## Records shown:
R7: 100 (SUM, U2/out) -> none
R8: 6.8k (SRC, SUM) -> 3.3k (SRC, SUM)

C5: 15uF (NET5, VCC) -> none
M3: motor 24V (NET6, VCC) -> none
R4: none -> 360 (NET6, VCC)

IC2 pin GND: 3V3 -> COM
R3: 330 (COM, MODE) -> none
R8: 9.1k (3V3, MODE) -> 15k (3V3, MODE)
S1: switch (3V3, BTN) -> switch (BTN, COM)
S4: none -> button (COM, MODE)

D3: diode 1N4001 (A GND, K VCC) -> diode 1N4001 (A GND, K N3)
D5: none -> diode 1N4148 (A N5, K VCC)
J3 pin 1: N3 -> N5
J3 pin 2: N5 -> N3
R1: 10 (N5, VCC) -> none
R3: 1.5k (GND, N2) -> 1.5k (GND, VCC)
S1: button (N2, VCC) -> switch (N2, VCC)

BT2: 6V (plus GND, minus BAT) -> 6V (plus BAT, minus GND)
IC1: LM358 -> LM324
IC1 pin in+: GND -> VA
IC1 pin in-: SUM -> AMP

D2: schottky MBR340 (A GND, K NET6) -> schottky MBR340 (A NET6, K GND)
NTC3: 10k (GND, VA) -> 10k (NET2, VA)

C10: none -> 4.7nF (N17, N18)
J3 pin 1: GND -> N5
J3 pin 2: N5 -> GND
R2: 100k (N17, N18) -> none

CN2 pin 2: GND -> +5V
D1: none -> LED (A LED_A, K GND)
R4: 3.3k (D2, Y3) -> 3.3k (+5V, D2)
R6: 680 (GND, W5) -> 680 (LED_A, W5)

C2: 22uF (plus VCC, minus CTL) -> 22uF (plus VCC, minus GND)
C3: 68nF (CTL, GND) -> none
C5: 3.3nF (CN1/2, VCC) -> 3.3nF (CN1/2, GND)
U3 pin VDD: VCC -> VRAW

## About this task:
Having read the material, transcribe all of it exactly.

## Result for this exercise:
R7: 100 (SUM, U2/out) -> none
R8: 6.8k (SRC, SUM) -> 3.3k (SRC, SUM)

C5: 15uF (NET5, VCC) -> none
M3: motor 24V (NET6, VCC) -> none
R4: none -> 360 (NET6, VCC)

IC2 pin GND: 3V3 -> COM
R3: 330 (COM, MODE) -> none
R8: 9.1k (3V3, MODE) -> 15k (3V3, MODE)
S1: switch (3V3, BTN) -> switch (BTN, COM)
S4: none -> button (COM, MODE)

D3: diode 1N4001 (A GND, K VCC) -> diode 1N4001 (A GND, K N3)
D5: none -> diode 1N4148 (A N5, K VCC)
J3 pin 1: N3 -> N5
J3 pin 2: N5 -> N3
R1: 10 (N5, VCC) -> none
R3: 1.5k (GND, N2) -> 1.5k (GND, VCC)
S1: button (N2, VCC) -> switch (N2, VCC)

BT2: 6V (plus GND, minus BAT) -> 6V (plus BAT, minus GND)
IC1: LM358 -> LM324
IC1 pin in+: GND -> VA
IC1 pin in-: SUM -> AMP

D2: schottky MBR340 (A GND, K NET6) -> schottky MBR340 (A NET6, K GND)
NTC3: 10k (GND, VA) -> 10k (NET2, VA)

C10: none -> 4.7nF (N17, N18)
J3 pin 1: GND -> N5
J3 pin 2: N5 -> GND
R2: 100k (N17, N18) -> none

CN2 pin 2: GND -> +5V
D1: none -> LED (A LED_A, K GND)
R4: 3.3k (D2, Y3) -> 3.3k (+5V, D2)
R6: 680 (GND, W5) -> 680 (LED_A, W5)

C2: 22uF (plus VCC, minus CTL) -> 22uF (plus VCC, minus GND)
C3: 68nF (CTL, GND) -> none
C5: 3.3nF (CN1/2, VCC) -> 3.3nF (CN1/2, GND)
U3 pin VDD: VCC -> VRAW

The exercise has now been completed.